Assignment.
Among the lines below, keep only those from the one containing "red diamond: (818, 675)" through the one containing "red arrow: (100, 89) -> (106, 89), moved", and reproduce them exactly.

Supplied data.
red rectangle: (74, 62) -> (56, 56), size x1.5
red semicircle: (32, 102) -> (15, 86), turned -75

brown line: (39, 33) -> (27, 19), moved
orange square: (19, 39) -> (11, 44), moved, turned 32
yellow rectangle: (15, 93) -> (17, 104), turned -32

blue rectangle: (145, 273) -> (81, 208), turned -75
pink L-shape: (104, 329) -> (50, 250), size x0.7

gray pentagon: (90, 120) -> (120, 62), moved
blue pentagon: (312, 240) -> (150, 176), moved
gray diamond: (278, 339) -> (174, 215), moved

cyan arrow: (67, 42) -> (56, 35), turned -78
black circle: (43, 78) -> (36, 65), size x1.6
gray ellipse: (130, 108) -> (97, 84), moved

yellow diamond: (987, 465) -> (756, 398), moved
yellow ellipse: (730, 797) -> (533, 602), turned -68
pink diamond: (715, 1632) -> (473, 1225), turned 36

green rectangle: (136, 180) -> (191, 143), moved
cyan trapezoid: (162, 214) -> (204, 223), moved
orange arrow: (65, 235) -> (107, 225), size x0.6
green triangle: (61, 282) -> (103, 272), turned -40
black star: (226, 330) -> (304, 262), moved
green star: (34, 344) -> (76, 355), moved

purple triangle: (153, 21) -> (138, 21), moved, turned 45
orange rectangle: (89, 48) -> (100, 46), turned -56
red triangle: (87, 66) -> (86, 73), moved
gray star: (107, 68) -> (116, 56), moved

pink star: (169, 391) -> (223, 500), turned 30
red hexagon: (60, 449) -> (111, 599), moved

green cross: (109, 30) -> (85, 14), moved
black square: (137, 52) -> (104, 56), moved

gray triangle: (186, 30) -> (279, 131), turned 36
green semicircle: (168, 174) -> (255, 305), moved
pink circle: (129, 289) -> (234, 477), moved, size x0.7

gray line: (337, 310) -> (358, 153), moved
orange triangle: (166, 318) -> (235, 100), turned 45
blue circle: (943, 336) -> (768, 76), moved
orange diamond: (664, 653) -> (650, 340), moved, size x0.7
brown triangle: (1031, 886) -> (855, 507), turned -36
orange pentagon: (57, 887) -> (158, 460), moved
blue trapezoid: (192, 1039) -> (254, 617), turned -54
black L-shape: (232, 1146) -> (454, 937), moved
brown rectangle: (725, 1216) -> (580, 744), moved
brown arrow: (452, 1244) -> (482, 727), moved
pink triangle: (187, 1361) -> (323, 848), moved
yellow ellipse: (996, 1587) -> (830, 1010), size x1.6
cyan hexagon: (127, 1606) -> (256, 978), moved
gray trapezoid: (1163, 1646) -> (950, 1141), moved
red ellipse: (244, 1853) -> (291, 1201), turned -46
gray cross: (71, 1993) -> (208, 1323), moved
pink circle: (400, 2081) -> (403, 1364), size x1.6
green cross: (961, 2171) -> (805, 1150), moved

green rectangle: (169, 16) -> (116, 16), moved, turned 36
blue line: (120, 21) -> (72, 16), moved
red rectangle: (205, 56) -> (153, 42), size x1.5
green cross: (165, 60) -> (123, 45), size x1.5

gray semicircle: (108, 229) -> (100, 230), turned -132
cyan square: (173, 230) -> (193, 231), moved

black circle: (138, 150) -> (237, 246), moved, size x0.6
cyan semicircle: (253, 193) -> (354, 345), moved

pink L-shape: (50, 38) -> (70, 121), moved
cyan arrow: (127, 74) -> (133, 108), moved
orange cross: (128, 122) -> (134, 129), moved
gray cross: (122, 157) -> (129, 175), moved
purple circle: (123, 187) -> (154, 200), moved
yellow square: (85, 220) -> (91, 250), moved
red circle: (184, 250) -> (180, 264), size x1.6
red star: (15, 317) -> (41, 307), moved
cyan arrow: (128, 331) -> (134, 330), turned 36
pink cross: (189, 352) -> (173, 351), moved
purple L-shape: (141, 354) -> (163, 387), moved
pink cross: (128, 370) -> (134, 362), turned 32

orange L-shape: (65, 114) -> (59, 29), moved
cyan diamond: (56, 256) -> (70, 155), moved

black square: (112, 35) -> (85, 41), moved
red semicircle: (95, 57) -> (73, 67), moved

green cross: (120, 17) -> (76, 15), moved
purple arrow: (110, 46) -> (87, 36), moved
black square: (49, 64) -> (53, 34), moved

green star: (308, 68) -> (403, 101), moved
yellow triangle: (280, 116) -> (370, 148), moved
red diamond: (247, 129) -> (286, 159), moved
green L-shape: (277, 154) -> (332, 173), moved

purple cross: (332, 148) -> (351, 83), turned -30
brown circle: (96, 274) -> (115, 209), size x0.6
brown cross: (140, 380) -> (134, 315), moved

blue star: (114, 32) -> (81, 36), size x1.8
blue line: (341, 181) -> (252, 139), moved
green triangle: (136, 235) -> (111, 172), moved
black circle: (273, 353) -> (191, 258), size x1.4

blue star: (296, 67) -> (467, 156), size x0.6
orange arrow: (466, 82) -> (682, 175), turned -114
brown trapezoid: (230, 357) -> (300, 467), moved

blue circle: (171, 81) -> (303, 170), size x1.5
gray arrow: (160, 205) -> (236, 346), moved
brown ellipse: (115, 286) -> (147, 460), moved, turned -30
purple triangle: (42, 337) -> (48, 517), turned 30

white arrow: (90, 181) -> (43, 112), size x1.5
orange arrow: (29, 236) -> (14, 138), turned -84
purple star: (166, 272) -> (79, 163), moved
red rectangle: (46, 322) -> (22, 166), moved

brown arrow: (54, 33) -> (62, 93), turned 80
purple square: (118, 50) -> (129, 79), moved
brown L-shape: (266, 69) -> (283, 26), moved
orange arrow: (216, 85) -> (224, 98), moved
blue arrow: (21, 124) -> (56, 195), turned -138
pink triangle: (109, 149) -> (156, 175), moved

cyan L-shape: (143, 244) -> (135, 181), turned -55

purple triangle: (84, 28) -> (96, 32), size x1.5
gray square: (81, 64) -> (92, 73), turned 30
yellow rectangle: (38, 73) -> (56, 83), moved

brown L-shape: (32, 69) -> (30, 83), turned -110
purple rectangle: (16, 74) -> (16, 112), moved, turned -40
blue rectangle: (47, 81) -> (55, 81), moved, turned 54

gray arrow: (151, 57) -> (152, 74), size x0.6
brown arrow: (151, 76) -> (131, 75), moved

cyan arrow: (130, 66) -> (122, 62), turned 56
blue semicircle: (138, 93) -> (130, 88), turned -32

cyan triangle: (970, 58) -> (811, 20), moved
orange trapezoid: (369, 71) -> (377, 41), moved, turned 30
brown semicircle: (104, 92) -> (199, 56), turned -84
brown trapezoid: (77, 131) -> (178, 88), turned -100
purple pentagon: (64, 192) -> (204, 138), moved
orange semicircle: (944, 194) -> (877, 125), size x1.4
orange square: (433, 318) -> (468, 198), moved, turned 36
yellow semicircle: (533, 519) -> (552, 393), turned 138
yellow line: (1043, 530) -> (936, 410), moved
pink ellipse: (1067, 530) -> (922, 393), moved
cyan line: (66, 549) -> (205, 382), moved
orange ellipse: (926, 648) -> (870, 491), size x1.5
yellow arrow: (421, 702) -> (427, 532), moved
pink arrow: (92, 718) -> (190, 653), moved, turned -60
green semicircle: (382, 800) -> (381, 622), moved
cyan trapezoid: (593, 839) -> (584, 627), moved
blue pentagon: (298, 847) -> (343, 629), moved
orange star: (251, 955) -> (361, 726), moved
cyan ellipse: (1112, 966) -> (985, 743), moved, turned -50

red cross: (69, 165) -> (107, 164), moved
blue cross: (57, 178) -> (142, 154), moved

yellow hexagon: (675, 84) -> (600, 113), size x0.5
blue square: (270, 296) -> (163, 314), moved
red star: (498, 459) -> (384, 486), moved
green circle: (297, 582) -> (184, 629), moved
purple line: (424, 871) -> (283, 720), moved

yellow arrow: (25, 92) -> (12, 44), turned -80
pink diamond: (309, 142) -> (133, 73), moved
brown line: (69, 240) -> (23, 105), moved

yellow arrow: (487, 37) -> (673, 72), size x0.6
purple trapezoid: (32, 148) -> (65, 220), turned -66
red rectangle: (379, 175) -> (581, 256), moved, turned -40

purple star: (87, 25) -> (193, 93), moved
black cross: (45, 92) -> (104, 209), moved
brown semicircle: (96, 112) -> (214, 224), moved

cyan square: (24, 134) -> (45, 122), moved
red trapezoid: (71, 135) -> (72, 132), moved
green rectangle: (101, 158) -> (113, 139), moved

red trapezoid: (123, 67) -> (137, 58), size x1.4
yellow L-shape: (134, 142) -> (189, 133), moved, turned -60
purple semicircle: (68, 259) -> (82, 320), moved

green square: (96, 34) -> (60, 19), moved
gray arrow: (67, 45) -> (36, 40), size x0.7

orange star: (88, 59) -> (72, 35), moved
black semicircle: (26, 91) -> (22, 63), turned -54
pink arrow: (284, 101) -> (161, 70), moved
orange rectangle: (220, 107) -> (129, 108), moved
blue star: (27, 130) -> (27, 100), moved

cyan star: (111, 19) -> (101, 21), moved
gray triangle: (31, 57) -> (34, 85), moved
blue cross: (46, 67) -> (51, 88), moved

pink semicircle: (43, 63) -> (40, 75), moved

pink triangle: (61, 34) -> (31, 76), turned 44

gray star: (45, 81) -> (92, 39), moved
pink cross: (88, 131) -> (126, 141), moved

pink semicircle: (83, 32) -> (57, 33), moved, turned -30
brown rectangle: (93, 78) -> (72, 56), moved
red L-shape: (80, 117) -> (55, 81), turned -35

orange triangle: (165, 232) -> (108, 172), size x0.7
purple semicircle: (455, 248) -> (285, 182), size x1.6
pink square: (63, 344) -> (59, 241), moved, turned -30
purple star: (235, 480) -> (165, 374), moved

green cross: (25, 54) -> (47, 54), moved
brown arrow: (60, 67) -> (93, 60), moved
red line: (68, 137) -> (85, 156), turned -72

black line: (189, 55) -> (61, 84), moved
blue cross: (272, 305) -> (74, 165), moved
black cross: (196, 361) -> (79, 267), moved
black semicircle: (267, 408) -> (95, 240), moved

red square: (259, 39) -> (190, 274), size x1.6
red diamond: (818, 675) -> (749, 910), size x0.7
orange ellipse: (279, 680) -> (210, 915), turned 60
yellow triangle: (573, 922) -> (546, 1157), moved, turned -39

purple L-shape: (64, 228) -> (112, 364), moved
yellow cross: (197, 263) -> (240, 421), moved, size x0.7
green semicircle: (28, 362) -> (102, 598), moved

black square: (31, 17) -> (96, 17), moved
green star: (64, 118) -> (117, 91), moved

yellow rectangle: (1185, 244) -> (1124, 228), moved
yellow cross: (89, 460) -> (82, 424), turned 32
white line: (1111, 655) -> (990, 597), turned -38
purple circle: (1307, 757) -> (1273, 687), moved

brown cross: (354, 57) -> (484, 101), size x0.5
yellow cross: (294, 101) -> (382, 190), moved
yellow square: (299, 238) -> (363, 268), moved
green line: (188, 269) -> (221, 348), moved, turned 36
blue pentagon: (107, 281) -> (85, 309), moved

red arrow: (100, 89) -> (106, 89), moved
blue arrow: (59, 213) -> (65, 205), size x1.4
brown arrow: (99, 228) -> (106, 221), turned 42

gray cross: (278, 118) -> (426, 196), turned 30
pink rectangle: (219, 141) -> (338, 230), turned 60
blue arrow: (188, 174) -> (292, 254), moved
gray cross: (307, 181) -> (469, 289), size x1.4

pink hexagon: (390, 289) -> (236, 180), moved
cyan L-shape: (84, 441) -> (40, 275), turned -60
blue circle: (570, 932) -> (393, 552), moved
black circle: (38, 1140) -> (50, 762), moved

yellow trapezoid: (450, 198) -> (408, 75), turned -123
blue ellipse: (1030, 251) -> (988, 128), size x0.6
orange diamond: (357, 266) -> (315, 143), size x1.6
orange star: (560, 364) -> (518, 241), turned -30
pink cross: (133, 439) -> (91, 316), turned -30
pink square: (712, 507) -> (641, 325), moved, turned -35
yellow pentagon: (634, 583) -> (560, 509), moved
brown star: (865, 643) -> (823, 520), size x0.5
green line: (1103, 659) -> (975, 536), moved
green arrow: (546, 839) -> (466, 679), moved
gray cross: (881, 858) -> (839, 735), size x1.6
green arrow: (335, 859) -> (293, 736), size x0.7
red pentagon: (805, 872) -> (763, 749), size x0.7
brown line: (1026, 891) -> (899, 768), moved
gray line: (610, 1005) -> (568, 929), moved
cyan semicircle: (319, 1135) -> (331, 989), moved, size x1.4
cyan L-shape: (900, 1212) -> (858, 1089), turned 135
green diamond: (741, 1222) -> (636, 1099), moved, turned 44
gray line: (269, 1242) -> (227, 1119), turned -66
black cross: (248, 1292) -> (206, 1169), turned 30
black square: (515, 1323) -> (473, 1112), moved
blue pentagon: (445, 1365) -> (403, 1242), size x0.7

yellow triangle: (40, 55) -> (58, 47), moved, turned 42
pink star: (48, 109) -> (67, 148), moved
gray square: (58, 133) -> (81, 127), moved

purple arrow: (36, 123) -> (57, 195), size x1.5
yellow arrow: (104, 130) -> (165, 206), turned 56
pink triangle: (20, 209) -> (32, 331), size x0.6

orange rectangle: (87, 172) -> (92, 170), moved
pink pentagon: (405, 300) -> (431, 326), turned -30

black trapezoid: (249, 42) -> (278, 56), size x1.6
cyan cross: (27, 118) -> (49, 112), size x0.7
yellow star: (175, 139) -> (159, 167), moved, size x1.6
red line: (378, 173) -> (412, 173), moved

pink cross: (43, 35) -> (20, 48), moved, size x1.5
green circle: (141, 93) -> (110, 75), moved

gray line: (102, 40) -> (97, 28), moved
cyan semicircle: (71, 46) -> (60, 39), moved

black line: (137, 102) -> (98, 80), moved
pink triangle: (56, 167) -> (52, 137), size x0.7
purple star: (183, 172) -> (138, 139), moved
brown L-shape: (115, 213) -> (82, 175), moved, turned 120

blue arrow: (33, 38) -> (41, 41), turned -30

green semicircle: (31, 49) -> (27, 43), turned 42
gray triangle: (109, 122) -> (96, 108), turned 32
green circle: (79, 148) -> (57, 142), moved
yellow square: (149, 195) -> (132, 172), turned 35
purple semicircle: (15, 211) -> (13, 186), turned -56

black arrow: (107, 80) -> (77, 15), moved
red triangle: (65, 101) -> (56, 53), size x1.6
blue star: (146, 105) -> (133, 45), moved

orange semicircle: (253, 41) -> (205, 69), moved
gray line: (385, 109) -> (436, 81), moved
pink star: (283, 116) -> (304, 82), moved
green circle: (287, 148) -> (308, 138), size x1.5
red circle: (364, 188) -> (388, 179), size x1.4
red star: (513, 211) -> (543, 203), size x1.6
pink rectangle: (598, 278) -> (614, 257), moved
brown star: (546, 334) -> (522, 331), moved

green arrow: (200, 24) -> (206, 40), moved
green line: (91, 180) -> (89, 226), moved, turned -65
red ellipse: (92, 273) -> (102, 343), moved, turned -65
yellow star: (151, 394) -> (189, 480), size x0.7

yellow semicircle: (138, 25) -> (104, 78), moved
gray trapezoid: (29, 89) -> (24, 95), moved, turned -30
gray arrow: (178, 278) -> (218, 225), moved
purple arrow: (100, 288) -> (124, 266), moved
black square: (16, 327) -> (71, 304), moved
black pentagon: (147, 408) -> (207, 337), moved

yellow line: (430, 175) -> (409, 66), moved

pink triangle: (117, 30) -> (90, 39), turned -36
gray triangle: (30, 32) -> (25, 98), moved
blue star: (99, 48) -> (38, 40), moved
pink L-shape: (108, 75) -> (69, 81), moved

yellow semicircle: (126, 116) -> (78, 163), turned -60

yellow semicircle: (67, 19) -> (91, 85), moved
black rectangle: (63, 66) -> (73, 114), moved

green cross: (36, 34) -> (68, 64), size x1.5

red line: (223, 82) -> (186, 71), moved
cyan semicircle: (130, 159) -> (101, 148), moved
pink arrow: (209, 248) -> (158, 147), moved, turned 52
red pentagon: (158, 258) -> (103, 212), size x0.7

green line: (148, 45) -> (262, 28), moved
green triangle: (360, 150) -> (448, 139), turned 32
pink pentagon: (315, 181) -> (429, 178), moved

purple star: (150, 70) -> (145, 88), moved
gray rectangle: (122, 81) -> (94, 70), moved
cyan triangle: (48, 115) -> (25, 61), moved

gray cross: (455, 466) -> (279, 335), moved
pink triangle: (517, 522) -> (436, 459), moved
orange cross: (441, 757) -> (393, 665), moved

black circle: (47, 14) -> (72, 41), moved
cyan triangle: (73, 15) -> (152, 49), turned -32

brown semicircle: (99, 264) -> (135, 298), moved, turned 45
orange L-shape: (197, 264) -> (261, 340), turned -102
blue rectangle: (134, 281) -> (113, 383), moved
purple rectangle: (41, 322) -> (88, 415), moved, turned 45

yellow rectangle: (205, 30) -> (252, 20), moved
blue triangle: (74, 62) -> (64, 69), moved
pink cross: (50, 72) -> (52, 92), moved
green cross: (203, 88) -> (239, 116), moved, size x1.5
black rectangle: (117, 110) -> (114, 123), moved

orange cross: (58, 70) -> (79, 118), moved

Your solution.
red diamond: (818, 675) -> (749, 910), size x0.7
orange ellipse: (279, 680) -> (210, 915), turned 60
yellow triangle: (573, 922) -> (546, 1157), moved, turned -39

purple L-shape: (64, 228) -> (112, 364), moved
yellow cross: (197, 263) -> (240, 421), moved, size x0.7
green semicircle: (28, 362) -> (102, 598), moved

black square: (31, 17) -> (96, 17), moved
green star: (64, 118) -> (117, 91), moved

yellow rectangle: (1185, 244) -> (1124, 228), moved
yellow cross: (89, 460) -> (82, 424), turned 32
white line: (1111, 655) -> (990, 597), turned -38
purple circle: (1307, 757) -> (1273, 687), moved

brown cross: (354, 57) -> (484, 101), size x0.5
yellow cross: (294, 101) -> (382, 190), moved
yellow square: (299, 238) -> (363, 268), moved
green line: (188, 269) -> (221, 348), moved, turned 36
blue pentagon: (107, 281) -> (85, 309), moved

red arrow: (100, 89) -> (106, 89), moved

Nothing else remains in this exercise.